▶ [SUPPLIED MATERIAL]
+++++

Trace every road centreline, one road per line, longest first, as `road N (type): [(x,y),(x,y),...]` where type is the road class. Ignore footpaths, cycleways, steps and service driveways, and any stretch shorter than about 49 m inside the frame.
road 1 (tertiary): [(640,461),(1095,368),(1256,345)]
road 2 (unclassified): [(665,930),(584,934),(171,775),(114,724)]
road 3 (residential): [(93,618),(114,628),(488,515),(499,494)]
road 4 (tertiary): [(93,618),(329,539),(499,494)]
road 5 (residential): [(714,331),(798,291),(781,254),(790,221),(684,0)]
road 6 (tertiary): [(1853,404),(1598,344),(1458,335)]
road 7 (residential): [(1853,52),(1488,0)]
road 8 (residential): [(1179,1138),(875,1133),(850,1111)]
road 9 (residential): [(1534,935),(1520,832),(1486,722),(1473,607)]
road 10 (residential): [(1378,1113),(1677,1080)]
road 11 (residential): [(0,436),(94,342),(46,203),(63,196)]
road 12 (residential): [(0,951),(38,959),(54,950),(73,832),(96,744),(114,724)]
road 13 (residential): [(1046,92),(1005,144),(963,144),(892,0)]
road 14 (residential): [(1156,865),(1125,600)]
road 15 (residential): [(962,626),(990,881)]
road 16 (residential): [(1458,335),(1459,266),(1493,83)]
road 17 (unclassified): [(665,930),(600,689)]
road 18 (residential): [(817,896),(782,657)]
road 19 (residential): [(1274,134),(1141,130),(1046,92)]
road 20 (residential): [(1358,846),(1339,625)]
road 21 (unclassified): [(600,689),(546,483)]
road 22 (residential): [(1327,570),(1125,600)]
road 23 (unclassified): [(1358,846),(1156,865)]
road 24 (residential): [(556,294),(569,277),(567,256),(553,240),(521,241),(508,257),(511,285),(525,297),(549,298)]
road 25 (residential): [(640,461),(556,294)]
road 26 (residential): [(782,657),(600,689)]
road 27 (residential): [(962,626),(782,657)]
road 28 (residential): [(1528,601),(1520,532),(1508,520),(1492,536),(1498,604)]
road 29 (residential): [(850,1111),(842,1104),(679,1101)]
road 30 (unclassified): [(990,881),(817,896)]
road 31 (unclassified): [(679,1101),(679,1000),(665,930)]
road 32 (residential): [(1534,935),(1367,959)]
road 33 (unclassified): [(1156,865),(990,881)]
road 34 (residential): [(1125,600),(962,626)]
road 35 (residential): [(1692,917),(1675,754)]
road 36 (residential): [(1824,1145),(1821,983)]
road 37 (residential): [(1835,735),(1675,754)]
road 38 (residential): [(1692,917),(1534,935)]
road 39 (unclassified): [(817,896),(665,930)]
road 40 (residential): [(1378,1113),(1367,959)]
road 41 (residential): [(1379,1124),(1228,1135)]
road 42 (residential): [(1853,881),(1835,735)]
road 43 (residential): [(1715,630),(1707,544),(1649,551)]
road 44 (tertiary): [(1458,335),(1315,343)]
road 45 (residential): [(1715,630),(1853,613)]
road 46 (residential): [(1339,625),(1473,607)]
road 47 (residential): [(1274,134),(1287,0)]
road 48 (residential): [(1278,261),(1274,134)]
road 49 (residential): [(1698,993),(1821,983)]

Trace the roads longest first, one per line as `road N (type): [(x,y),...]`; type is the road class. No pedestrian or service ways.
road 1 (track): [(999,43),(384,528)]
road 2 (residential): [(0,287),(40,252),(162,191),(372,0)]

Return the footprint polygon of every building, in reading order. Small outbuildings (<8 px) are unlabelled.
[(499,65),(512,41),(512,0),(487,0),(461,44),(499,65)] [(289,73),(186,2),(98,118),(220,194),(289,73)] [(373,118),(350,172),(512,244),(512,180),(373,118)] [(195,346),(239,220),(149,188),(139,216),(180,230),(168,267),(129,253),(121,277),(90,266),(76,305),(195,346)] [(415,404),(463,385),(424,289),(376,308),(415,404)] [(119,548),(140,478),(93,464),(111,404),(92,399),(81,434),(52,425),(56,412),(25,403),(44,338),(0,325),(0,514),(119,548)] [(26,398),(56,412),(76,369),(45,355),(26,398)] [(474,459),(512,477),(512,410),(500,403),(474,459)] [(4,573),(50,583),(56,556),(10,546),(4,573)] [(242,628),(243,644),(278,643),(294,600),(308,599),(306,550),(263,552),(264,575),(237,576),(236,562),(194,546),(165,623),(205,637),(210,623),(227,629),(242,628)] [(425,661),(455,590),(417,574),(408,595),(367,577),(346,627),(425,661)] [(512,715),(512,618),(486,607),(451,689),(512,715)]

+++++

▶ [TASK TO COMPLETE] Output the lines above verbatim and in full.

▶ [TASK RESULT]
Trace every road centreline, one road per line, longest first, as `road N (type): [(x,y),(x,y),...]` where type is the road class. Ignore footpaths, cycleways, steps and service driveways, and any stretch shorter than about 49 m inside the frame.
road 1 (tertiary): [(640,461),(1095,368),(1256,345)]
road 2 (unclassified): [(665,930),(584,934),(171,775),(114,724)]
road 3 (residential): [(93,618),(114,628),(488,515),(499,494)]
road 4 (tertiary): [(93,618),(329,539),(499,494)]
road 5 (residential): [(714,331),(798,291),(781,254),(790,221),(684,0)]
road 6 (tertiary): [(1853,404),(1598,344),(1458,335)]
road 7 (residential): [(1853,52),(1488,0)]
road 8 (residential): [(1179,1138),(875,1133),(850,1111)]
road 9 (residential): [(1534,935),(1520,832),(1486,722),(1473,607)]
road 10 (residential): [(1378,1113),(1677,1080)]
road 11 (residential): [(0,436),(94,342),(46,203),(63,196)]
road 12 (residential): [(0,951),(38,959),(54,950),(73,832),(96,744),(114,724)]
road 13 (residential): [(1046,92),(1005,144),(963,144),(892,0)]
road 14 (residential): [(1156,865),(1125,600)]
road 15 (residential): [(962,626),(990,881)]
road 16 (residential): [(1458,335),(1459,266),(1493,83)]
road 17 (unclassified): [(665,930),(600,689)]
road 18 (residential): [(817,896),(782,657)]
road 19 (residential): [(1274,134),(1141,130),(1046,92)]
road 20 (residential): [(1358,846),(1339,625)]
road 21 (unclassified): [(600,689),(546,483)]
road 22 (residential): [(1327,570),(1125,600)]
road 23 (unclassified): [(1358,846),(1156,865)]
road 24 (residential): [(556,294),(569,277),(567,256),(553,240),(521,241),(508,257),(511,285),(525,297),(549,298)]
road 25 (residential): [(640,461),(556,294)]
road 26 (residential): [(782,657),(600,689)]
road 27 (residential): [(962,626),(782,657)]
road 28 (residential): [(1528,601),(1520,532),(1508,520),(1492,536),(1498,604)]
road 29 (residential): [(850,1111),(842,1104),(679,1101)]
road 30 (unclassified): [(990,881),(817,896)]
road 31 (unclassified): [(679,1101),(679,1000),(665,930)]
road 32 (residential): [(1534,935),(1367,959)]
road 33 (unclassified): [(1156,865),(990,881)]
road 34 (residential): [(1125,600),(962,626)]
road 35 (residential): [(1692,917),(1675,754)]
road 36 (residential): [(1824,1145),(1821,983)]
road 37 (residential): [(1835,735),(1675,754)]
road 38 (residential): [(1692,917),(1534,935)]
road 39 (unclassified): [(817,896),(665,930)]
road 40 (residential): [(1378,1113),(1367,959)]
road 41 (residential): [(1379,1124),(1228,1135)]
road 42 (residential): [(1853,881),(1835,735)]
road 43 (residential): [(1715,630),(1707,544),(1649,551)]
road 44 (tertiary): [(1458,335),(1315,343)]
road 45 (residential): [(1715,630),(1853,613)]
road 46 (residential): [(1339,625),(1473,607)]
road 47 (residential): [(1274,134),(1287,0)]
road 48 (residential): [(1278,261),(1274,134)]
road 49 (residential): [(1698,993),(1821,983)]

Trace the roads longest first, one per line as `road N (type): [(x,y),...]`; type is the road class. No pedestrian or service ways.
road 1 (track): [(999,43),(384,528)]
road 2 (residential): [(0,287),(40,252),(162,191),(372,0)]

Return the footprint polygon of every building, in reading order. Small outbuildings (<8 px) are unlabelled.
[(499,65),(512,41),(512,0),(487,0),(461,44),(499,65)] [(289,73),(186,2),(98,118),(220,194),(289,73)] [(373,118),(350,172),(512,244),(512,180),(373,118)] [(195,346),(239,220),(149,188),(139,216),(180,230),(168,267),(129,253),(121,277),(90,266),(76,305),(195,346)] [(415,404),(463,385),(424,289),(376,308),(415,404)] [(119,548),(140,478),(93,464),(111,404),(92,399),(81,434),(52,425),(56,412),(25,403),(44,338),(0,325),(0,514),(119,548)] [(26,398),(56,412),(76,369),(45,355),(26,398)] [(474,459),(512,477),(512,410),(500,403),(474,459)] [(4,573),(50,583),(56,556),(10,546),(4,573)] [(242,628),(243,644),(278,643),(294,600),(308,599),(306,550),(263,552),(264,575),(237,576),(236,562),(194,546),(165,623),(205,637),(210,623),(227,629),(242,628)] [(425,661),(455,590),(417,574),(408,595),(367,577),(346,627),(425,661)] [(512,715),(512,618),(486,607),(451,689),(512,715)]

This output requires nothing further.